- **Collected data entries**:
-*-

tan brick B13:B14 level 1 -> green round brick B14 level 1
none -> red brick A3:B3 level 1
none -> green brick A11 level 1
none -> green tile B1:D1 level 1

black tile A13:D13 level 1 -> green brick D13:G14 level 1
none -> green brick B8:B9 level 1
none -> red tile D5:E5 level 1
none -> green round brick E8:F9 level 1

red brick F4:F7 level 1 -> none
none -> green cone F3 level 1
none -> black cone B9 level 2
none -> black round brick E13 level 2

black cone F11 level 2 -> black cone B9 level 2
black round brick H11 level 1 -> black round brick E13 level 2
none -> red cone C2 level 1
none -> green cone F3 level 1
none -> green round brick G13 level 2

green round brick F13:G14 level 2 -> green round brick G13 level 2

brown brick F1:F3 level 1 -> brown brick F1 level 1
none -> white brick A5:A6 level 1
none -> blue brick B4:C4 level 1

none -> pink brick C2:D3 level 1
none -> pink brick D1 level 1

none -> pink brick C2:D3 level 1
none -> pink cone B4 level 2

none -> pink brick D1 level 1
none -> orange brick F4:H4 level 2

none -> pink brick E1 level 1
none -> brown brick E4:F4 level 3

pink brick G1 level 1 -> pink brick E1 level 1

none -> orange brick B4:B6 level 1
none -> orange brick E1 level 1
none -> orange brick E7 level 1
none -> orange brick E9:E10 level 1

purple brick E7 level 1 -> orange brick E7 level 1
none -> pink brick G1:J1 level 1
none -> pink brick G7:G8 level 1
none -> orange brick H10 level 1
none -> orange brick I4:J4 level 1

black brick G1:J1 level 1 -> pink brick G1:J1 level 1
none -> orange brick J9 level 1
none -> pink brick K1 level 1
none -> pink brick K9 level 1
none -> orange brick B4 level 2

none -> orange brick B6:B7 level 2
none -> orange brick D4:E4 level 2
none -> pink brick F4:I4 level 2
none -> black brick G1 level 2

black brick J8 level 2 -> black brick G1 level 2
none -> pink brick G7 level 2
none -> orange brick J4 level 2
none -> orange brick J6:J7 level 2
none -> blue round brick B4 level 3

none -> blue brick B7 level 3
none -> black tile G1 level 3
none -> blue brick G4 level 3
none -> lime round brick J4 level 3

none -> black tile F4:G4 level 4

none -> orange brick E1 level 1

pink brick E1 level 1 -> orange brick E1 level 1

-*-

- **Your goal**: Using the records above, set down exactly the lines from the one with "none -> green tile B1:D1 level 1" through the one with "green round brick F13:G14", inclusive, and nothing more.

- **Answer for the task**:
none -> green tile B1:D1 level 1

black tile A13:D13 level 1 -> green brick D13:G14 level 1
none -> green brick B8:B9 level 1
none -> red tile D5:E5 level 1
none -> green round brick E8:F9 level 1

red brick F4:F7 level 1 -> none
none -> green cone F3 level 1
none -> black cone B9 level 2
none -> black round brick E13 level 2

black cone F11 level 2 -> black cone B9 level 2
black round brick H11 level 1 -> black round brick E13 level 2
none -> red cone C2 level 1
none -> green cone F3 level 1
none -> green round brick G13 level 2

green round brick F13:G14 level 2 -> green round brick G13 level 2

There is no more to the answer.